[[ DATA open ]]

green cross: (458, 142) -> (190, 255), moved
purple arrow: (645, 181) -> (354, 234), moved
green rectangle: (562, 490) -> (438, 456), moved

[[ DATA closed ]]
[[ DATA open ]]

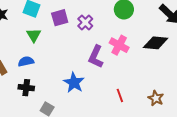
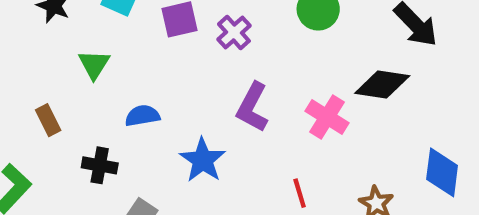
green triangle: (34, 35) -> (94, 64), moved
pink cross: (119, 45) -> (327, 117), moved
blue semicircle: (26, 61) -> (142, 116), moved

[[ DATA closed ]]

YOUR GOAL: What lines of the material above hold the string "cross"? Please copy them.

EXERCISE ANSWER:
green cross: (458, 142) -> (190, 255), moved
pink cross: (119, 45) -> (327, 117), moved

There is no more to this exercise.